DATASET RECORDS: Begin

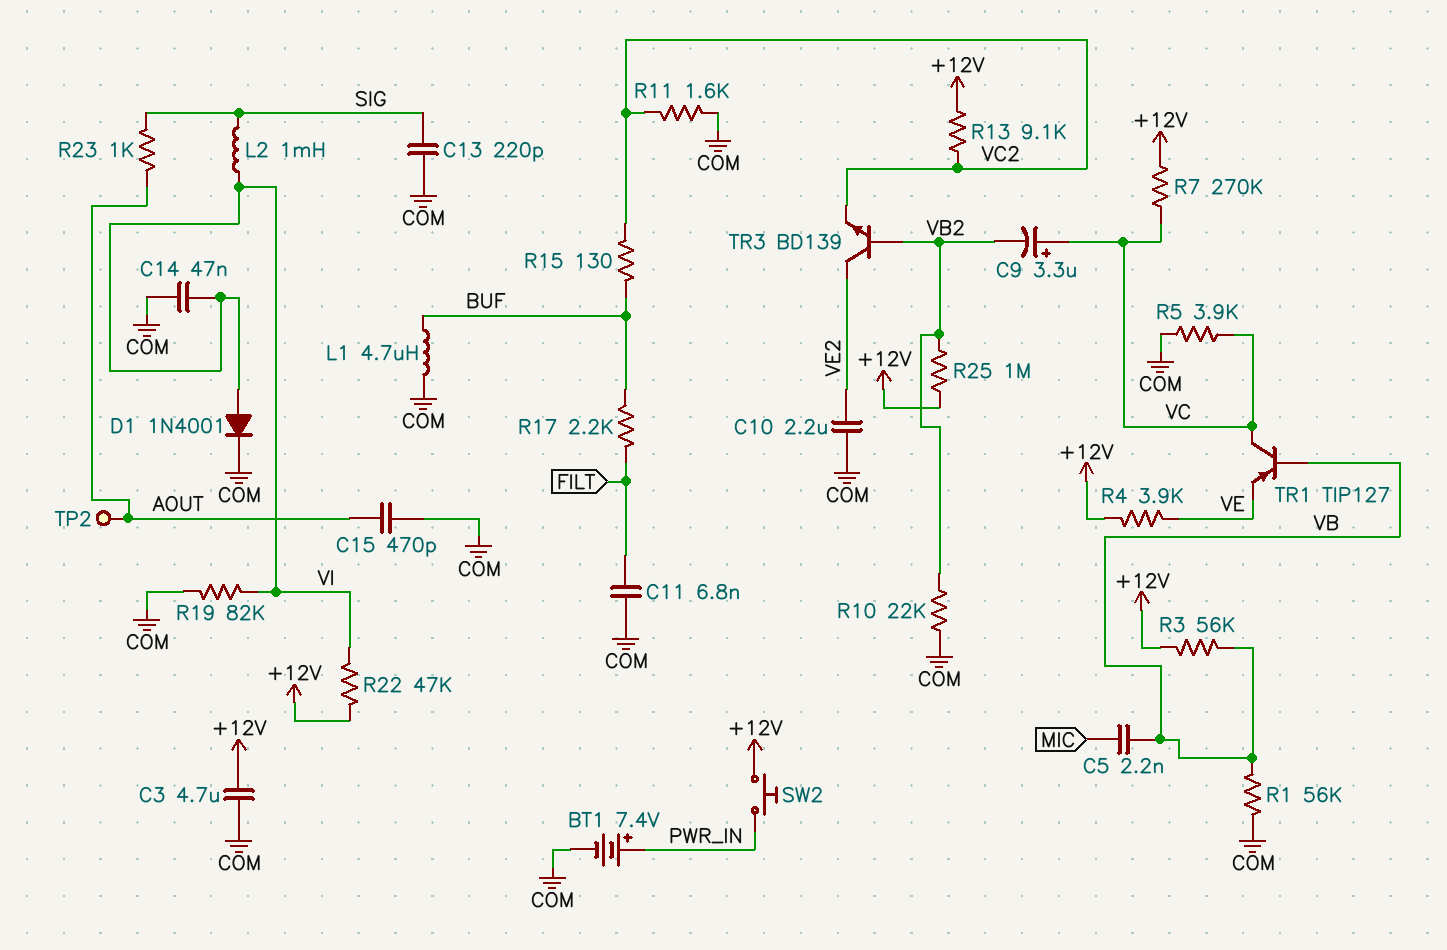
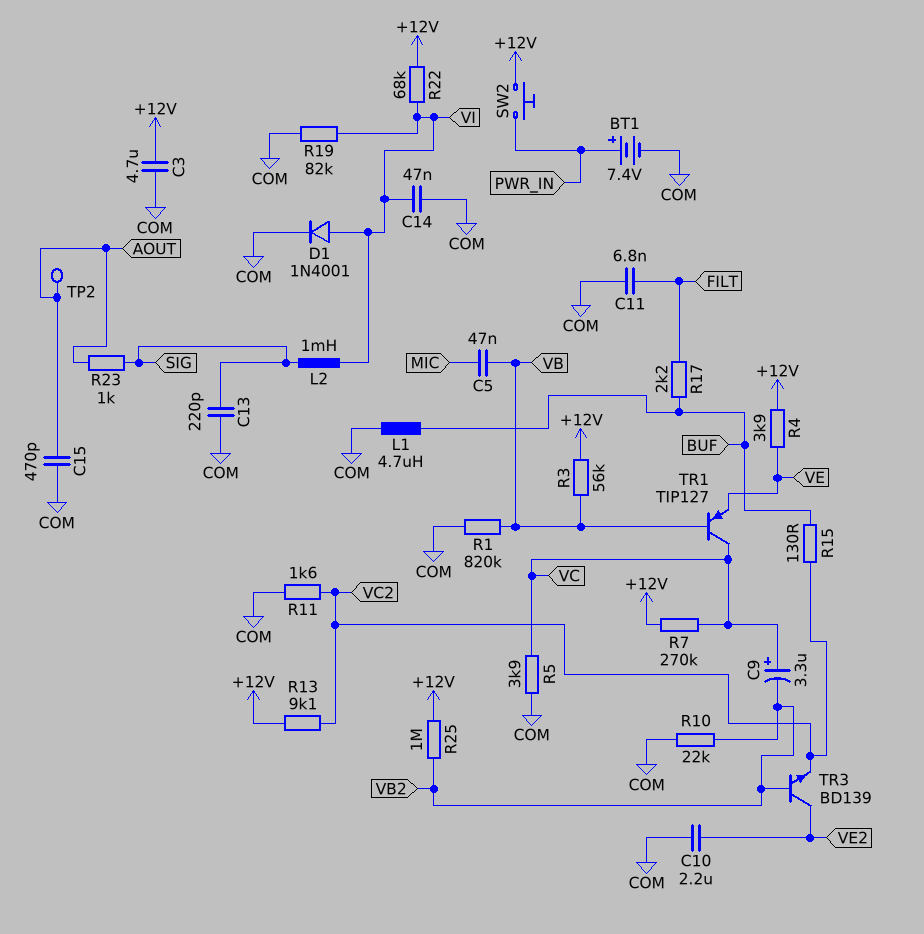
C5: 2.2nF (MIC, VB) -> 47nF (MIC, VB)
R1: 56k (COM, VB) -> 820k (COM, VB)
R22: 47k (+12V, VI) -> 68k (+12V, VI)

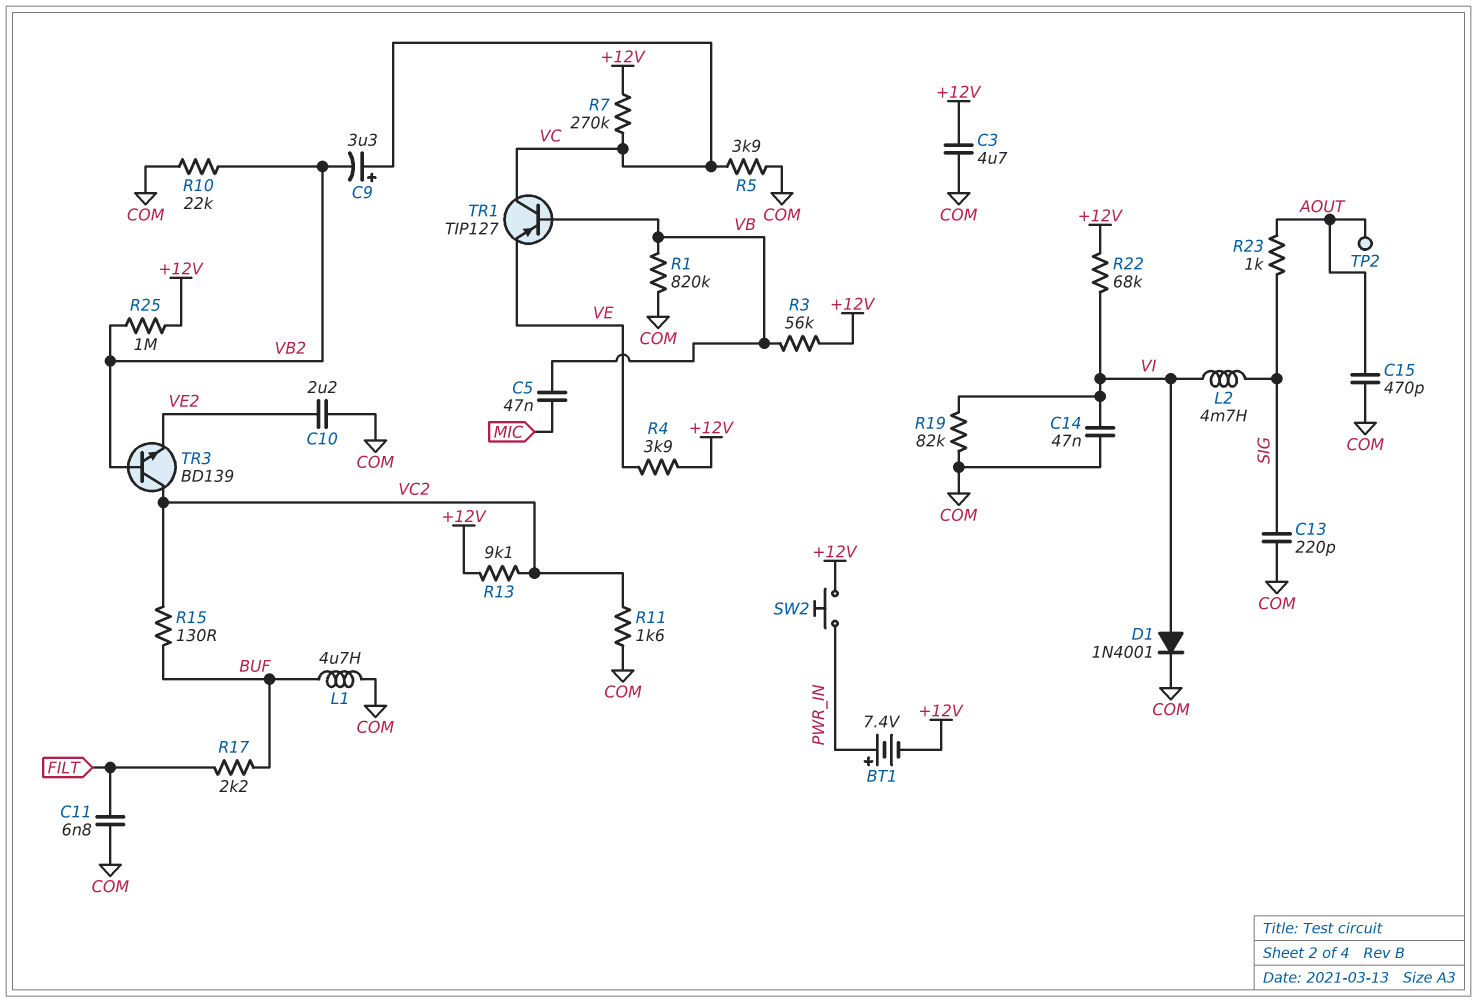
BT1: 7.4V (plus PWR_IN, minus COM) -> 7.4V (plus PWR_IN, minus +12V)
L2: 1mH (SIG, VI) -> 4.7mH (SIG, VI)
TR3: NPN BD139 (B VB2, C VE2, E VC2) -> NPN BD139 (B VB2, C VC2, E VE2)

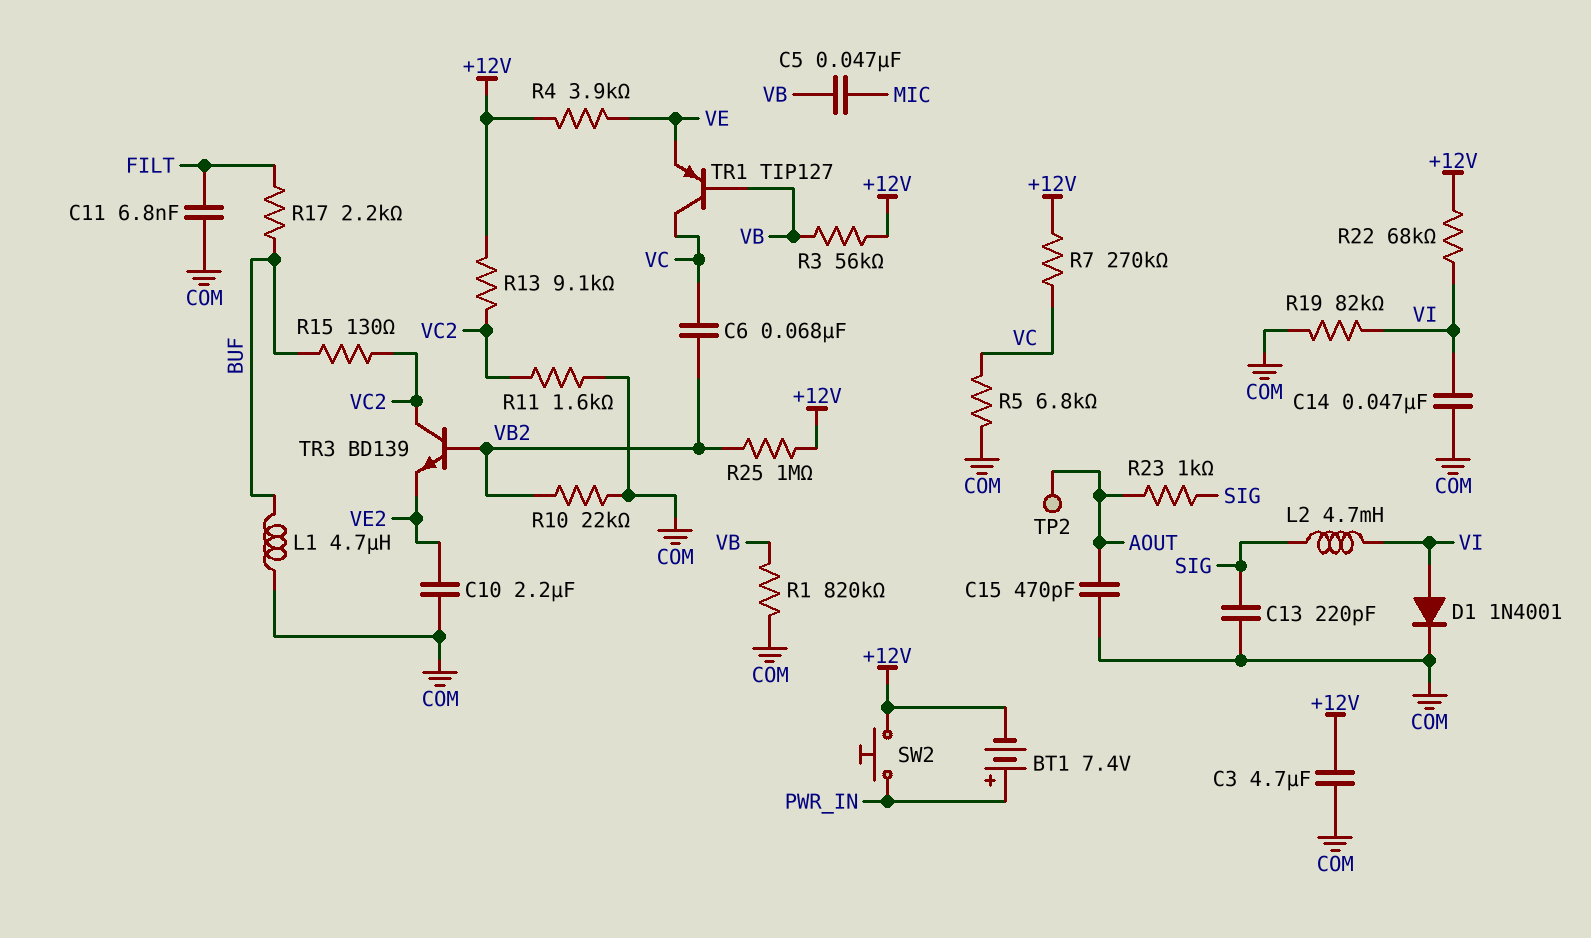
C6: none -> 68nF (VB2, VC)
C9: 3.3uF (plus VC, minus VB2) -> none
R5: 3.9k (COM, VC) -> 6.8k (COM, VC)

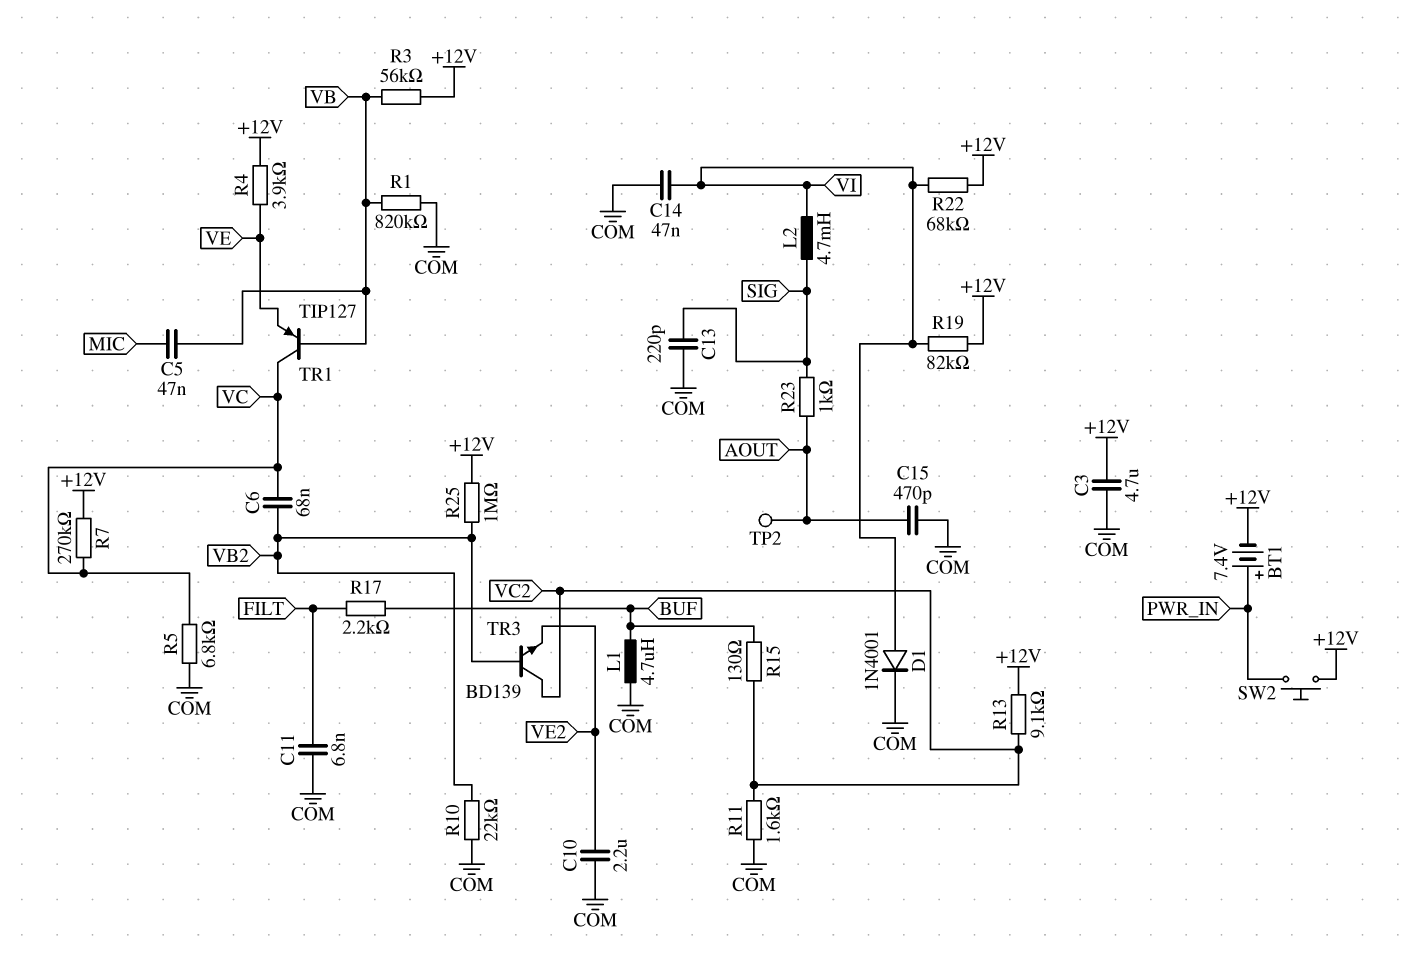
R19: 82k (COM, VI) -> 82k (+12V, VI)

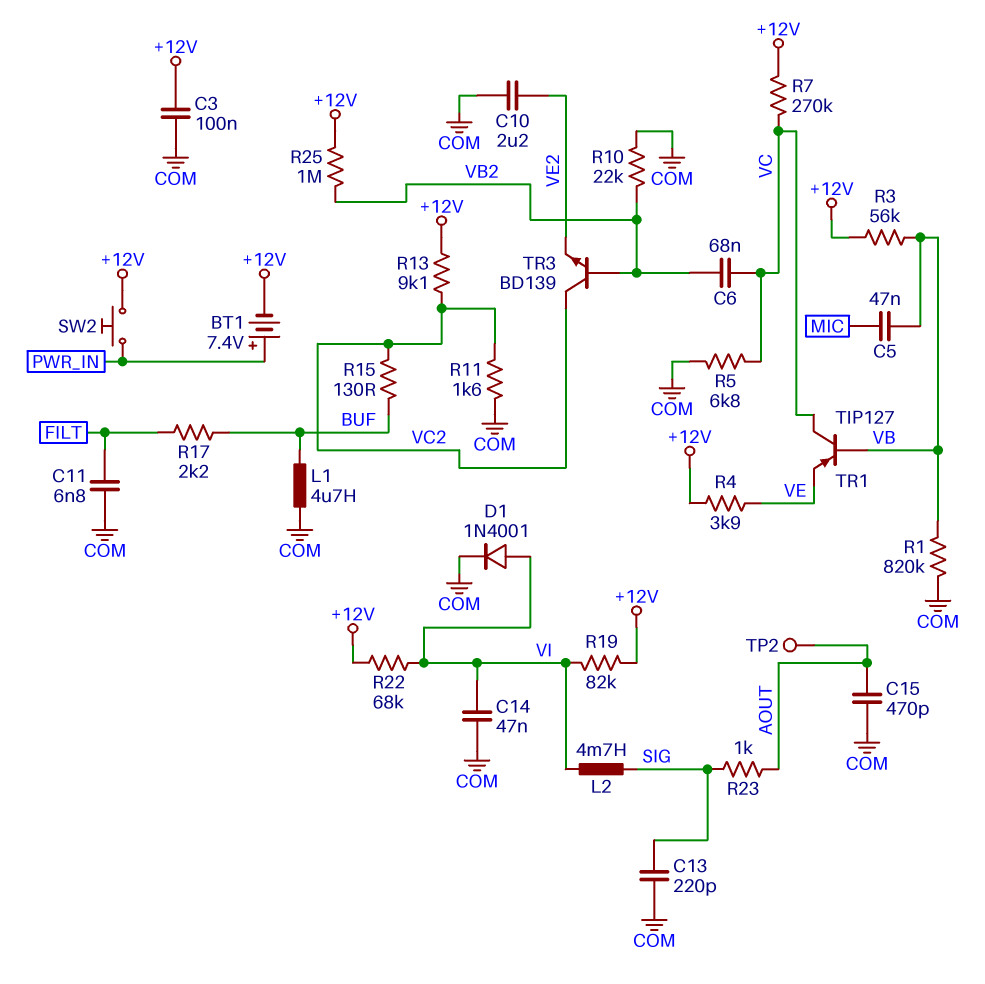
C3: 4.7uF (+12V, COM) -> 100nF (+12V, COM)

DATASET RECORDS: End
DATASET RECORDS: Begin

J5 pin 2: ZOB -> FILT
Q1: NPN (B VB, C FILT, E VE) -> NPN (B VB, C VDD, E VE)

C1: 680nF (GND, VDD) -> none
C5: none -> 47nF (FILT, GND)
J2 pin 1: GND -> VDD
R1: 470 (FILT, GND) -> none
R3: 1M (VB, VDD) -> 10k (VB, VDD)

DATASET RECORDS: End

## ACTIVITY
Beginning with the line above that contains "C6: none -> 68nF (VB2, VC)" and finishing with the line that contains "C3: 4.7uF (+12V, COM) -> 100nF (+12V, COM)", print those lines exactly and only. Skip all pictures.

## ANSWER BELOW
C6: none -> 68nF (VB2, VC)
C9: 3.3uF (plus VC, minus VB2) -> none
R5: 3.9k (COM, VC) -> 6.8k (COM, VC)

R19: 82k (COM, VI) -> 82k (+12V, VI)

C3: 4.7uF (+12V, COM) -> 100nF (+12V, COM)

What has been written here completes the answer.